▶ **Task statement**: Read the data below. Every line holding the string "turned" must be copied.

▶ **Data for processing**:
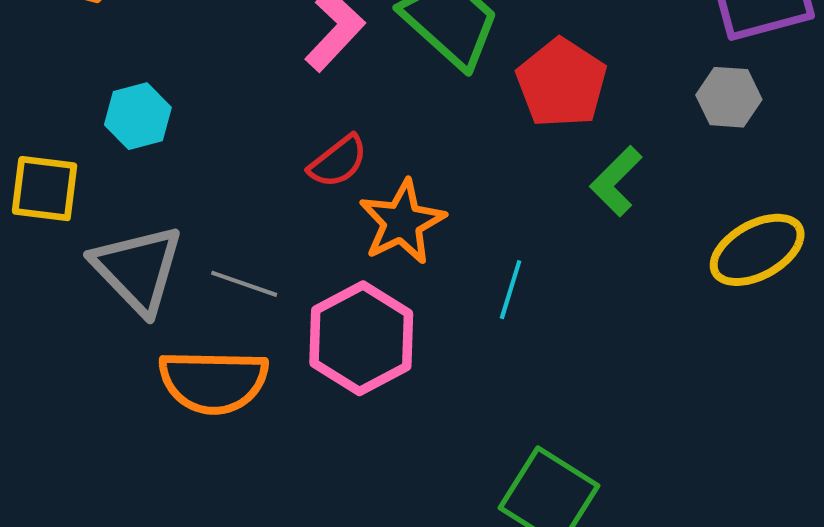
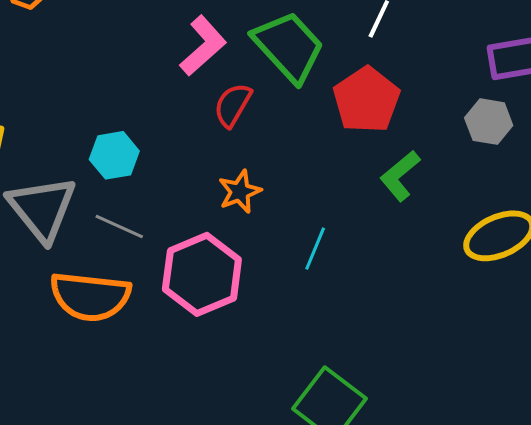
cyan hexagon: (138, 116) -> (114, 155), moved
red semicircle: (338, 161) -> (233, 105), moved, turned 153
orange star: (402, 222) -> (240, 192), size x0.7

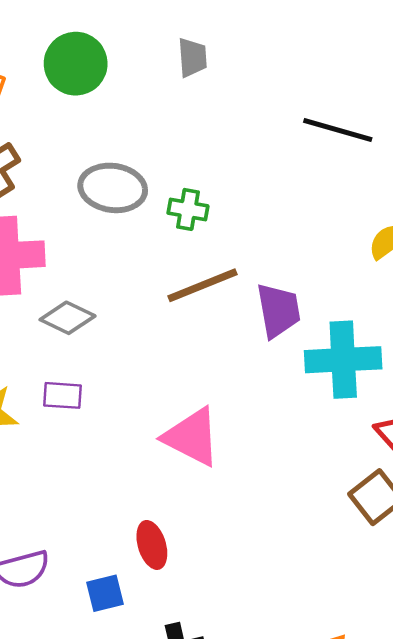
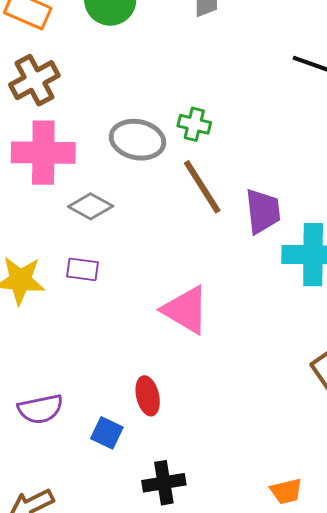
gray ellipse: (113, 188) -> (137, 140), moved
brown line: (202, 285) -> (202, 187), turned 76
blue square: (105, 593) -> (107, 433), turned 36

▶ **The completed task**:
red semicircle: (338, 161) -> (233, 105), moved, turned 153
brown line: (202, 285) -> (202, 187), turned 76
blue square: (105, 593) -> (107, 433), turned 36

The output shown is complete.